====== Dataset content ======

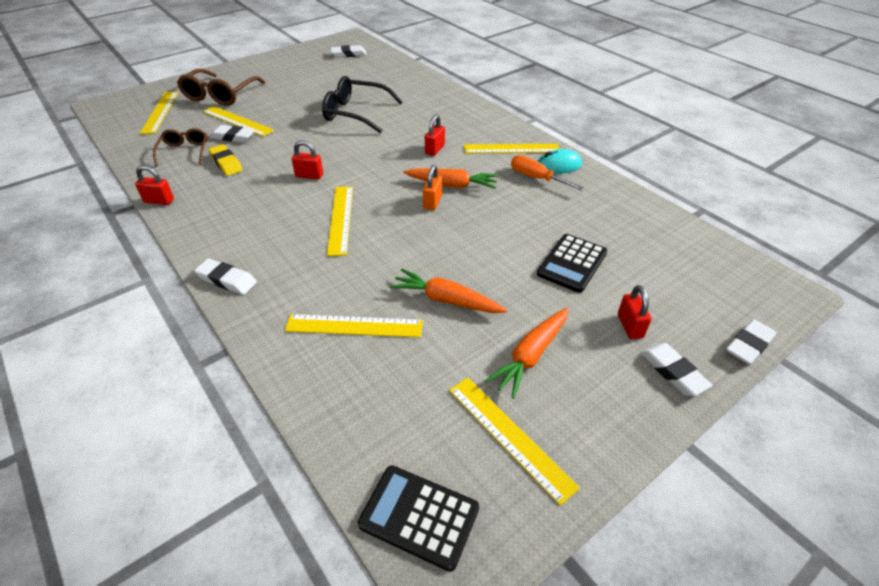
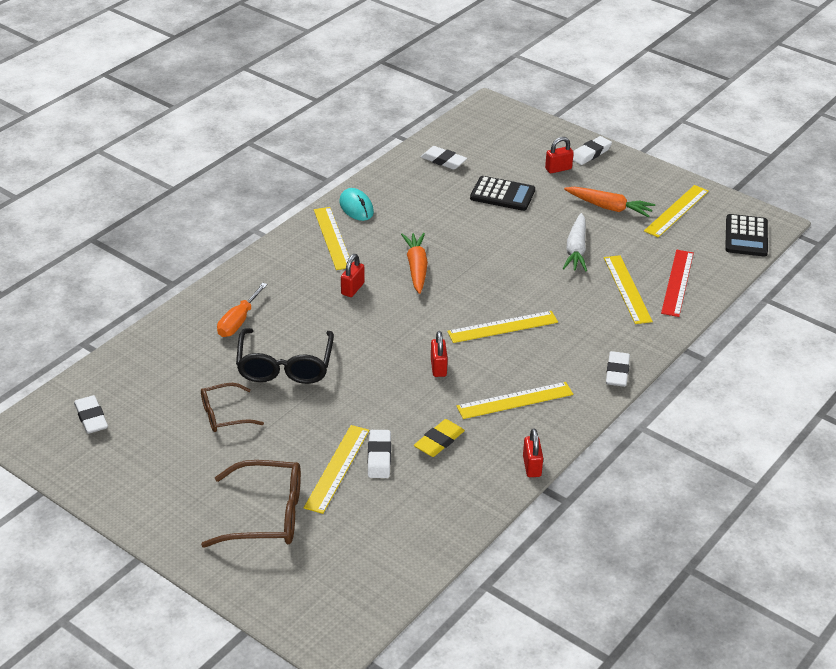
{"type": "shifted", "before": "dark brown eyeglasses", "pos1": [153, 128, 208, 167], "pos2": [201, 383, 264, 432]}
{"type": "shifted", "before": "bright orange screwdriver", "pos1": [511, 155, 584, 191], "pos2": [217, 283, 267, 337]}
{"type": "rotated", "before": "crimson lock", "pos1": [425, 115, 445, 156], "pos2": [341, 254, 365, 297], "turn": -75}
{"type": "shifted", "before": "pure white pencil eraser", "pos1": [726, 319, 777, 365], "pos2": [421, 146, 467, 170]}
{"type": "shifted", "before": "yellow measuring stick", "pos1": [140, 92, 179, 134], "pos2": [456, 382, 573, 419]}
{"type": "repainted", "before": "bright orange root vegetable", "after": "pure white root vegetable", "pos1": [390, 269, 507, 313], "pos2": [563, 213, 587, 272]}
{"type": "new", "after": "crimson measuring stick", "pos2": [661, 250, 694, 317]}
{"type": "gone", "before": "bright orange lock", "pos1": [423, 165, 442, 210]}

======

Description of the task
Every line that contains the string "bright" should be returned from the data.

Written response
{"type": "shifted", "before": "bright orange screwdriver", "pos1": [511, 155, 584, 191], "pos2": [217, 283, 267, 337]}
{"type": "repainted", "before": "bright orange root vegetable", "after": "pure white root vegetable", "pos1": [390, 269, 507, 313], "pos2": [563, 213, 587, 272]}
{"type": "gone", "before": "bright orange lock", "pos1": [423, 165, 442, 210]}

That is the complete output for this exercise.